- **ACTION ITEM**
Set down exactly the lines from the first line of the records through the line that contains "U201 pin RST: none -> KEY", and leave every picture out.
PROVIDED INFORMATION: Begin
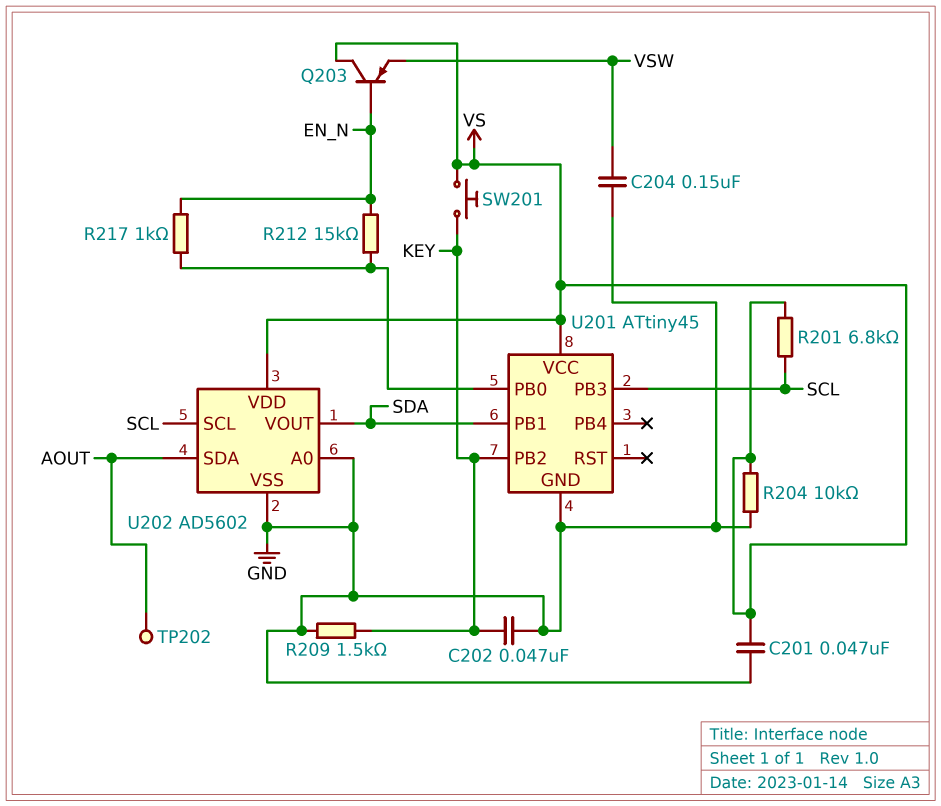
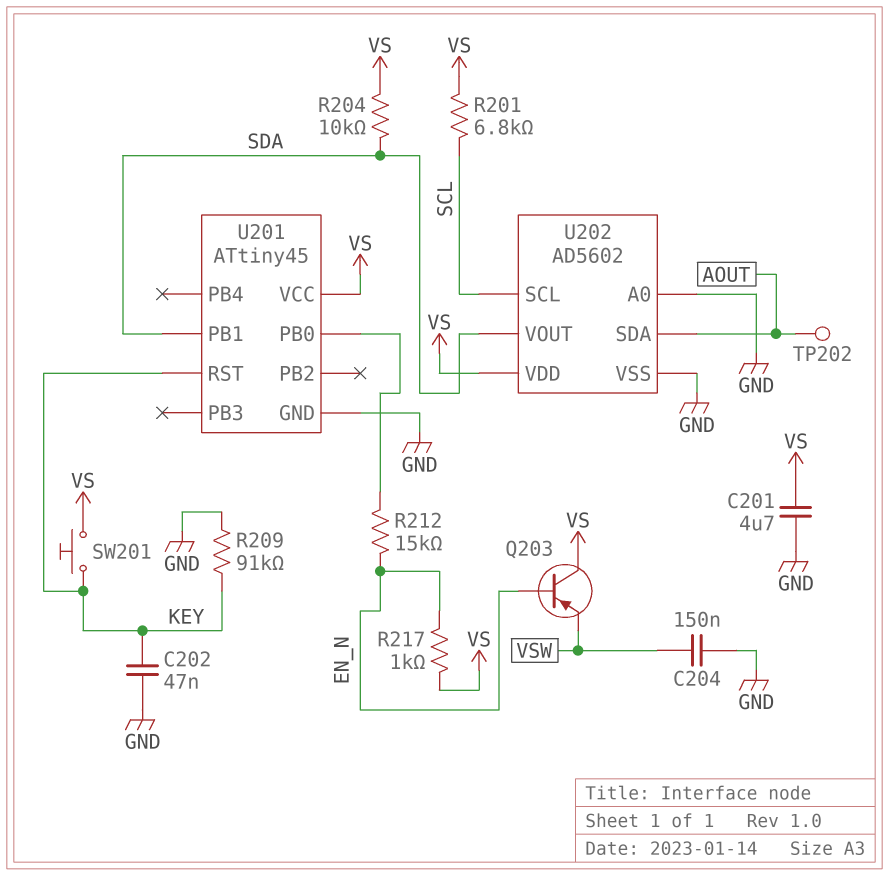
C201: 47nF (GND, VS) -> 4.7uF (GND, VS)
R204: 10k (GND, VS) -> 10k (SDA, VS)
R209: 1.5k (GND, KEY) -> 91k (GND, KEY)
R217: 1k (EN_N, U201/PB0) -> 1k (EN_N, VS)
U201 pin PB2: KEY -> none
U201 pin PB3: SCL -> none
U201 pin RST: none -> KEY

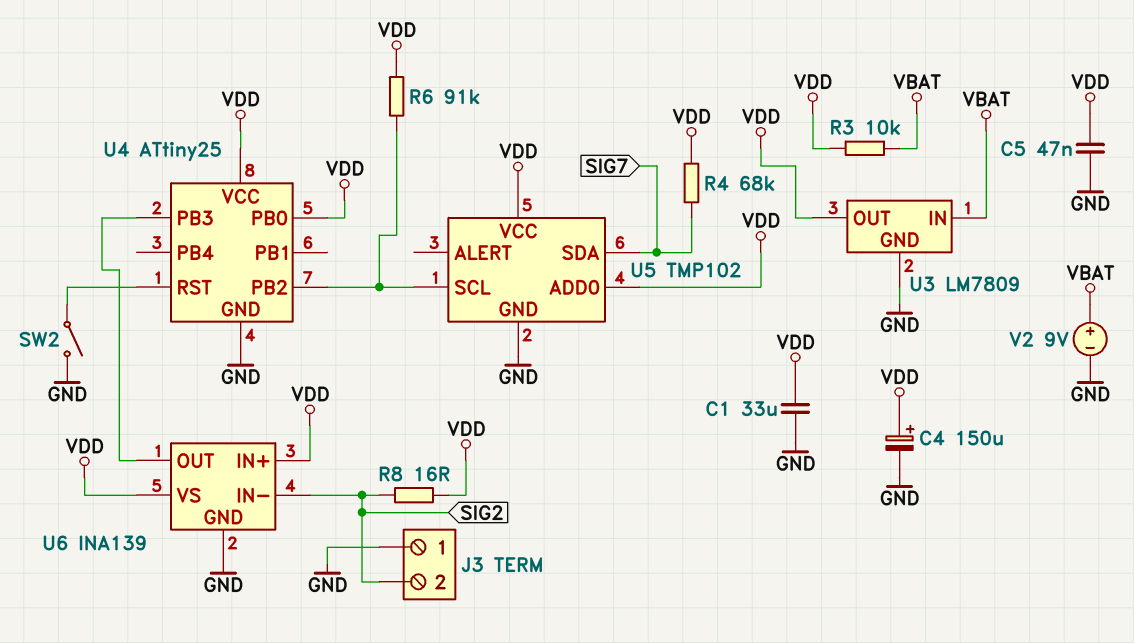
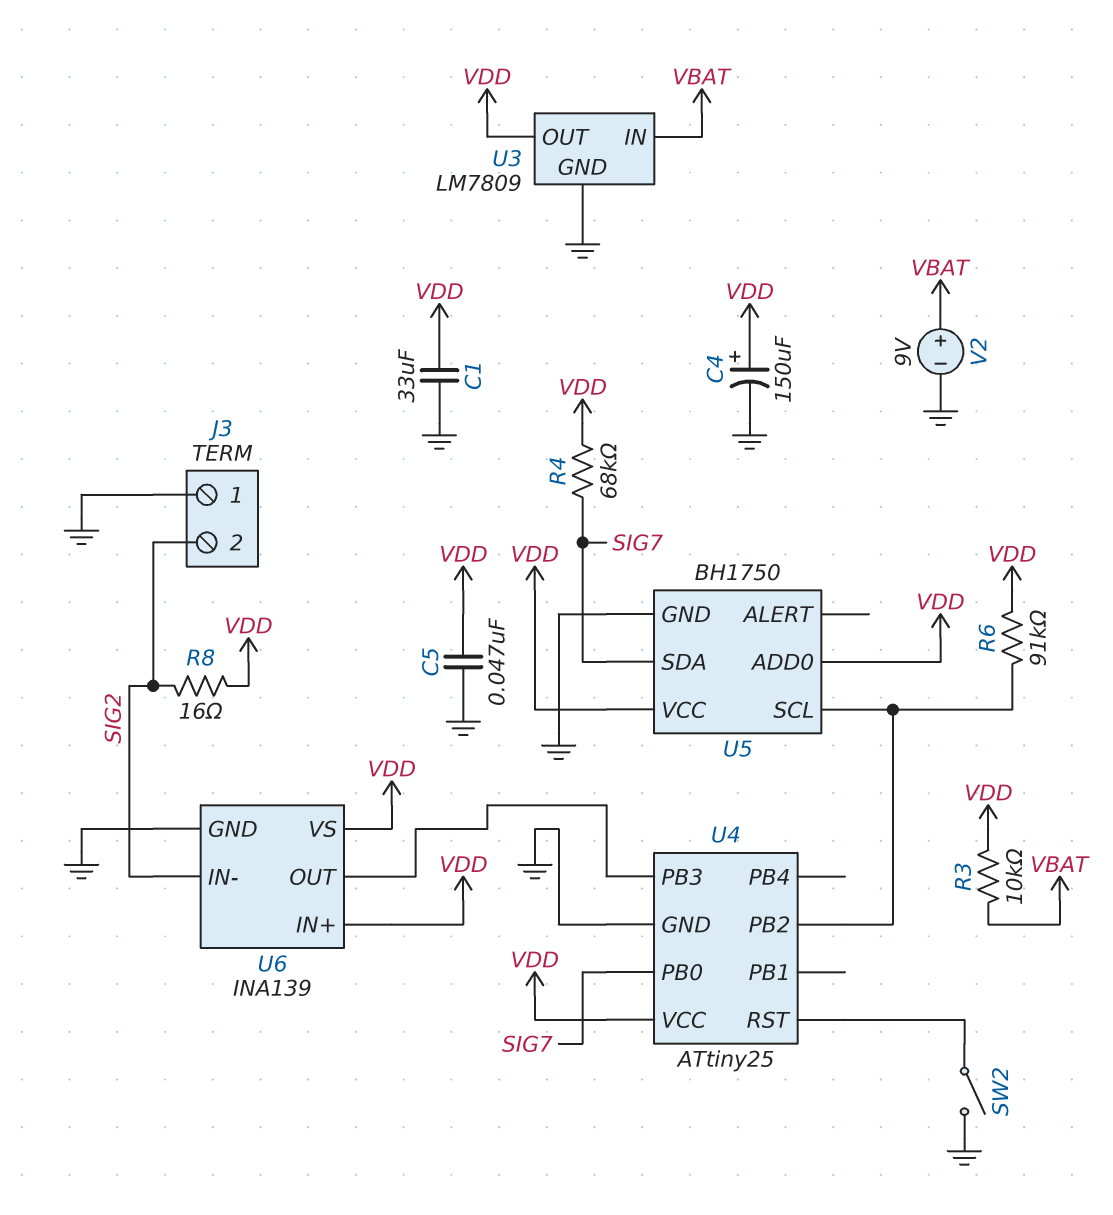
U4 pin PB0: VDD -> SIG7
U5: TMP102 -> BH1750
PROVIDED INFORMATION: End
- **ANSWER**
C201: 47nF (GND, VS) -> 4.7uF (GND, VS)
R204: 10k (GND, VS) -> 10k (SDA, VS)
R209: 1.5k (GND, KEY) -> 91k (GND, KEY)
R217: 1k (EN_N, U201/PB0) -> 1k (EN_N, VS)
U201 pin PB2: KEY -> none
U201 pin PB3: SCL -> none
U201 pin RST: none -> KEY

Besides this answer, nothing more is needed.